▶ **Aim of the task**:
Count every line in the entries that contains "right". Report that count alone.

▶ **Spatial reasoning data**:
----
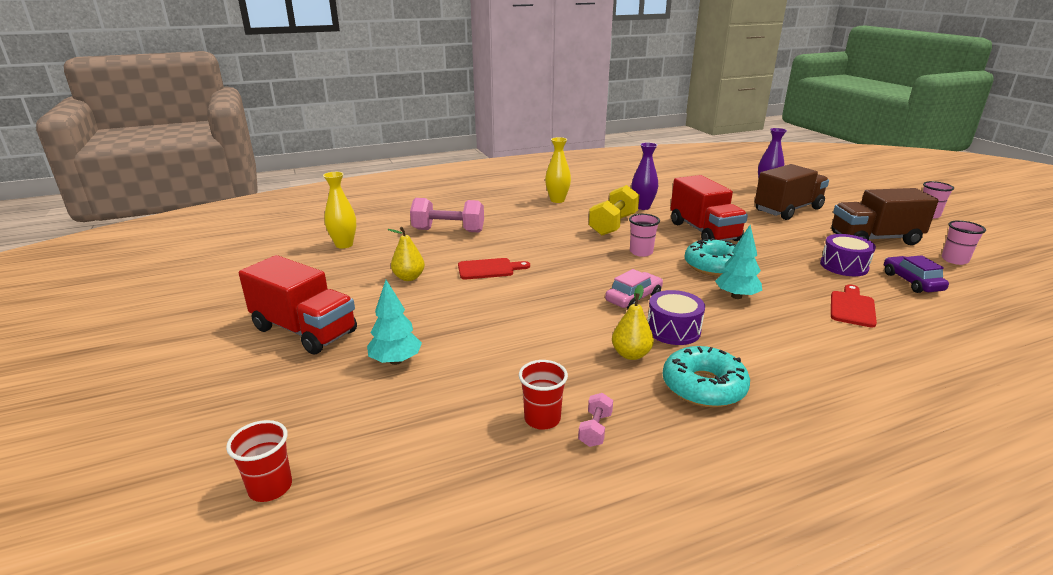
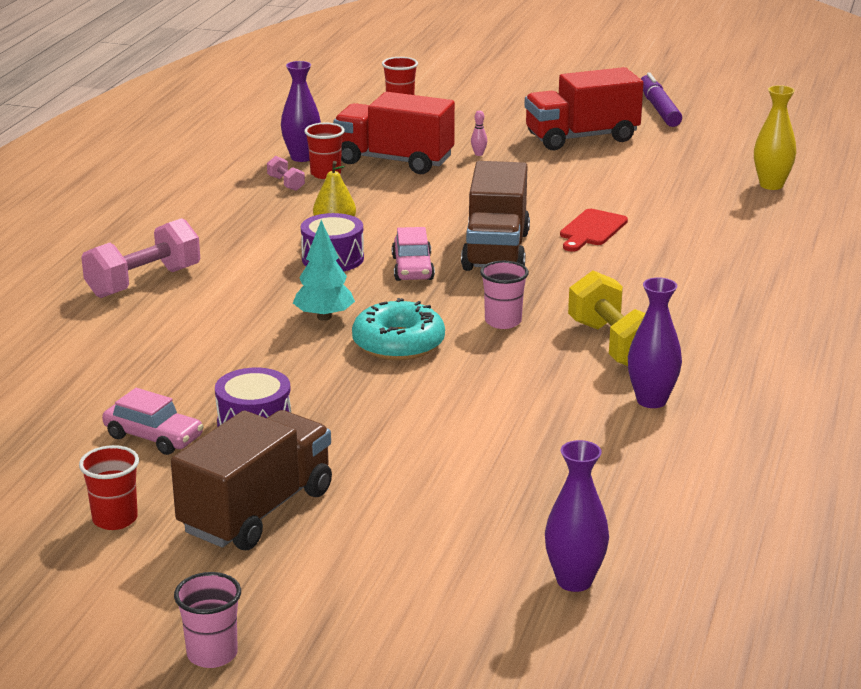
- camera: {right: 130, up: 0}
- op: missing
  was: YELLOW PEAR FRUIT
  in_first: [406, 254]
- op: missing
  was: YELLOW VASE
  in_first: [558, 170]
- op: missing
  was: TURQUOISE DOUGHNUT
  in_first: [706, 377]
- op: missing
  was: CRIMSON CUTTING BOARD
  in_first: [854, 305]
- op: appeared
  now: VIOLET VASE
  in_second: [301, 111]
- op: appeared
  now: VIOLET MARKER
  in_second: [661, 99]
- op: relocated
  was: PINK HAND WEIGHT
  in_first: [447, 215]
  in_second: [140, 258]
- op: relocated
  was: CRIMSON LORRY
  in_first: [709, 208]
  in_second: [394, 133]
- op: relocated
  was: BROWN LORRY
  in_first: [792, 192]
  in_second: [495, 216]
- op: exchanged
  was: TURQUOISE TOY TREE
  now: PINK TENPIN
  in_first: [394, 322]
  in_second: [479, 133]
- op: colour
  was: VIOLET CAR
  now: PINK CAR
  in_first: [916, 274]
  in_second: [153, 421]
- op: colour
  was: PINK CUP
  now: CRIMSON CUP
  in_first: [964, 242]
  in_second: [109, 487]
----
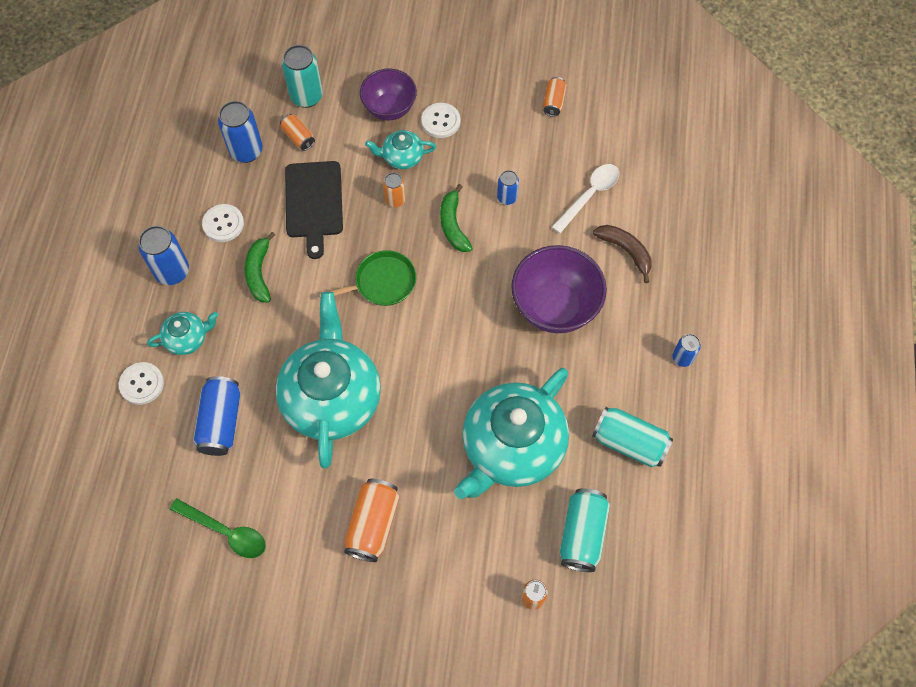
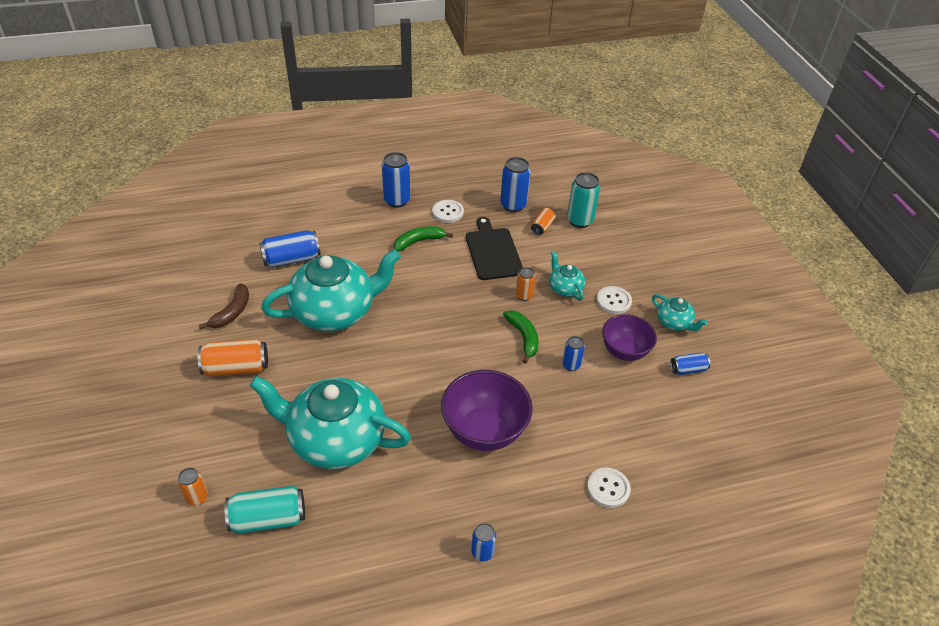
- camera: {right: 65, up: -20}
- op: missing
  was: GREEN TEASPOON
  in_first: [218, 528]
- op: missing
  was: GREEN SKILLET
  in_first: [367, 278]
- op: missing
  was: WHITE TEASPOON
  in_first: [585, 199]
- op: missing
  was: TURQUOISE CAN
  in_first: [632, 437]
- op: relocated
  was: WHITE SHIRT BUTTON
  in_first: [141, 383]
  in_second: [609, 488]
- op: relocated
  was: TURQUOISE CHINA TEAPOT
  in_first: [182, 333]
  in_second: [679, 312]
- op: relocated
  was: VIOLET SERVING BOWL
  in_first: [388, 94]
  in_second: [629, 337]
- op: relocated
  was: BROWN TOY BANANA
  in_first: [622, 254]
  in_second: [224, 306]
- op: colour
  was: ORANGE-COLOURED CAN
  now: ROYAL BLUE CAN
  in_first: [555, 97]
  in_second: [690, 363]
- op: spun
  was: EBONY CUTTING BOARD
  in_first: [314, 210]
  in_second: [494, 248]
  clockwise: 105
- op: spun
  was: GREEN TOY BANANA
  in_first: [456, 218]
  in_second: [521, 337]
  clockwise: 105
----
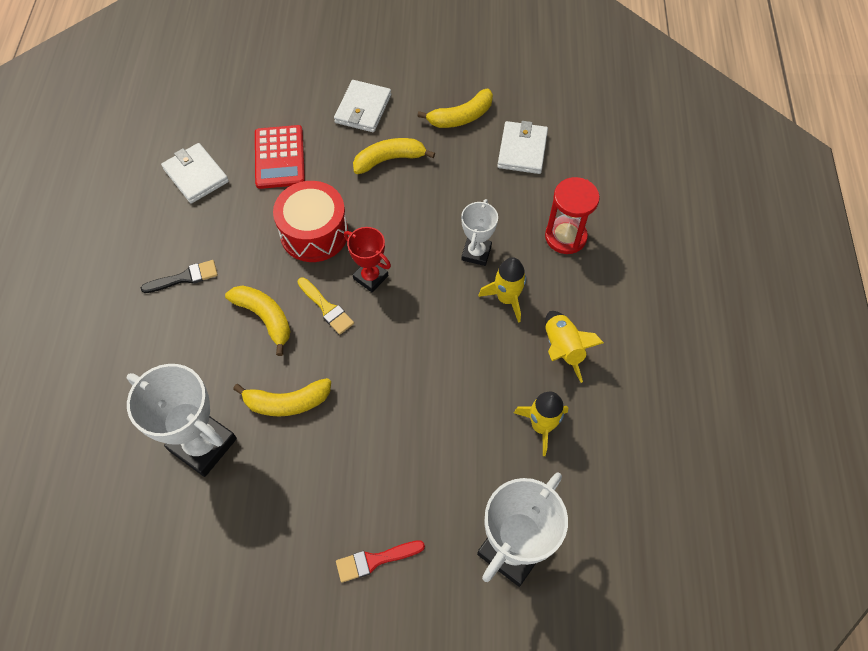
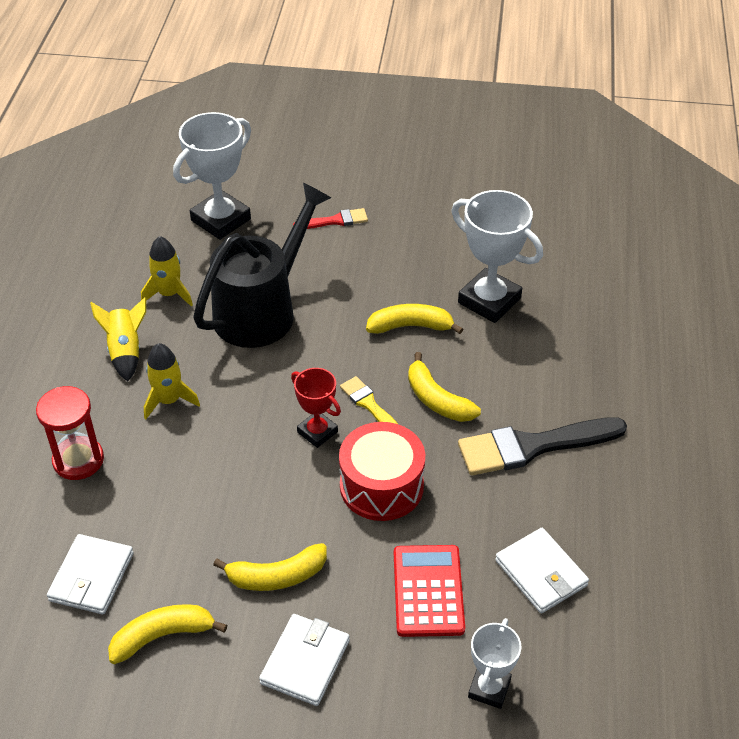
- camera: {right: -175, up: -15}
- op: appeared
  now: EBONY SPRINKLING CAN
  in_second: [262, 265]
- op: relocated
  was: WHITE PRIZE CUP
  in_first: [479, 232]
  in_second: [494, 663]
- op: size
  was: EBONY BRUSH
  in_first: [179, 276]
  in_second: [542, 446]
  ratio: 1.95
----
▶ **Answer for the task**:
3